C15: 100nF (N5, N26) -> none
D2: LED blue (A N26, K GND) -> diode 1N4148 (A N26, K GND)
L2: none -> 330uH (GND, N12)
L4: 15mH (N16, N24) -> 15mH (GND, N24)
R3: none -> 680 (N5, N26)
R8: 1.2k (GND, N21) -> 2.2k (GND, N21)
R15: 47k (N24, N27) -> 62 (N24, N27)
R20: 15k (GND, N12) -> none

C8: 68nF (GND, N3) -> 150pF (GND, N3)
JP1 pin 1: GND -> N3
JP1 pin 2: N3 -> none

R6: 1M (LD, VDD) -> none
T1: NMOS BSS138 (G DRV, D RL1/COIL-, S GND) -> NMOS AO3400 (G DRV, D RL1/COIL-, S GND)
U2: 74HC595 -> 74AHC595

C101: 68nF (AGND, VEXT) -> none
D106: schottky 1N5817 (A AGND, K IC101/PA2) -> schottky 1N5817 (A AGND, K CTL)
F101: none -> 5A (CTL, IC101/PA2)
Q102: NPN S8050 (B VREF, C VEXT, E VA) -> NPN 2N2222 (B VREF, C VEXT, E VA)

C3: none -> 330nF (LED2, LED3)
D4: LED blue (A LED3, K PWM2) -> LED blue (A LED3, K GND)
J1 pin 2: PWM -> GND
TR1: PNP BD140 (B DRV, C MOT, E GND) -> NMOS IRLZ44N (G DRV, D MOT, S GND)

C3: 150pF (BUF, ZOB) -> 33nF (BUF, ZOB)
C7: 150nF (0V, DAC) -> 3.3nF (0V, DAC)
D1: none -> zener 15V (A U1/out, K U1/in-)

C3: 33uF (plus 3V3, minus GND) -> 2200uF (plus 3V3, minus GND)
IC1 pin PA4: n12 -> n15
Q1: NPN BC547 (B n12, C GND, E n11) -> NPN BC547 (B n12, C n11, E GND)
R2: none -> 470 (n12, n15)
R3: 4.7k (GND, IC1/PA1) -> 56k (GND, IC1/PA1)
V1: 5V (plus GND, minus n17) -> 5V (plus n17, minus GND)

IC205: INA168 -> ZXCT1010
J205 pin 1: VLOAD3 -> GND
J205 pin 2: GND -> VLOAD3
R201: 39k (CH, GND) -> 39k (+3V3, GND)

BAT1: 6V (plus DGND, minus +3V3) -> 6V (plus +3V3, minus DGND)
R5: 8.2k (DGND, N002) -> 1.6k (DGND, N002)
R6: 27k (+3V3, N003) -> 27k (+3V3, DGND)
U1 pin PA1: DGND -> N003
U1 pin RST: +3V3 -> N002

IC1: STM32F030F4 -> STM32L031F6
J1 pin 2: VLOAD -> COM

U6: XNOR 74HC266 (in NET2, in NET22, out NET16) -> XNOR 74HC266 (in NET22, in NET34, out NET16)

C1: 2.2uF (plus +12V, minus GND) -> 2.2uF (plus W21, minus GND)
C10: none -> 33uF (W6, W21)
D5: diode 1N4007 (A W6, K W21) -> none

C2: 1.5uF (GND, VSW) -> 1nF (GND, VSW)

• • • • •

Task requirements
Each entry shown above must be retyped word for word.

Written answer
C15: 100nF (N5, N26) -> none
D2: LED blue (A N26, K GND) -> diode 1N4148 (A N26, K GND)
L2: none -> 330uH (GND, N12)
L4: 15mH (N16, N24) -> 15mH (GND, N24)
R3: none -> 680 (N5, N26)
R8: 1.2k (GND, N21) -> 2.2k (GND, N21)
R15: 47k (N24, N27) -> 62 (N24, N27)
R20: 15k (GND, N12) -> none

C8: 68nF (GND, N3) -> 150pF (GND, N3)
JP1 pin 1: GND -> N3
JP1 pin 2: N3 -> none

R6: 1M (LD, VDD) -> none
T1: NMOS BSS138 (G DRV, D RL1/COIL-, S GND) -> NMOS AO3400 (G DRV, D RL1/COIL-, S GND)
U2: 74HC595 -> 74AHC595

C101: 68nF (AGND, VEXT) -> none
D106: schottky 1N5817 (A AGND, K IC101/PA2) -> schottky 1N5817 (A AGND, K CTL)
F101: none -> 5A (CTL, IC101/PA2)
Q102: NPN S8050 (B VREF, C VEXT, E VA) -> NPN 2N2222 (B VREF, C VEXT, E VA)

C3: none -> 330nF (LED2, LED3)
D4: LED blue (A LED3, K PWM2) -> LED blue (A LED3, K GND)
J1 pin 2: PWM -> GND
TR1: PNP BD140 (B DRV, C MOT, E GND) -> NMOS IRLZ44N (G DRV, D MOT, S GND)

C3: 150pF (BUF, ZOB) -> 33nF (BUF, ZOB)
C7: 150nF (0V, DAC) -> 3.3nF (0V, DAC)
D1: none -> zener 15V (A U1/out, K U1/in-)

C3: 33uF (plus 3V3, minus GND) -> 2200uF (plus 3V3, minus GND)
IC1 pin PA4: n12 -> n15
Q1: NPN BC547 (B n12, C GND, E n11) -> NPN BC547 (B n12, C n11, E GND)
R2: none -> 470 (n12, n15)
R3: 4.7k (GND, IC1/PA1) -> 56k (GND, IC1/PA1)
V1: 5V (plus GND, minus n17) -> 5V (plus n17, minus GND)

IC205: INA168 -> ZXCT1010
J205 pin 1: VLOAD3 -> GND
J205 pin 2: GND -> VLOAD3
R201: 39k (CH, GND) -> 39k (+3V3, GND)

BAT1: 6V (plus DGND, minus +3V3) -> 6V (plus +3V3, minus DGND)
R5: 8.2k (DGND, N002) -> 1.6k (DGND, N002)
R6: 27k (+3V3, N003) -> 27k (+3V3, DGND)
U1 pin PA1: DGND -> N003
U1 pin RST: +3V3 -> N002

IC1: STM32F030F4 -> STM32L031F6
J1 pin 2: VLOAD -> COM

U6: XNOR 74HC266 (in NET2, in NET22, out NET16) -> XNOR 74HC266 (in NET22, in NET34, out NET16)

C1: 2.2uF (plus +12V, minus GND) -> 2.2uF (plus W21, minus GND)
C10: none -> 33uF (W6, W21)
D5: diode 1N4007 (A W6, K W21) -> none

C2: 1.5uF (GND, VSW) -> 1nF (GND, VSW)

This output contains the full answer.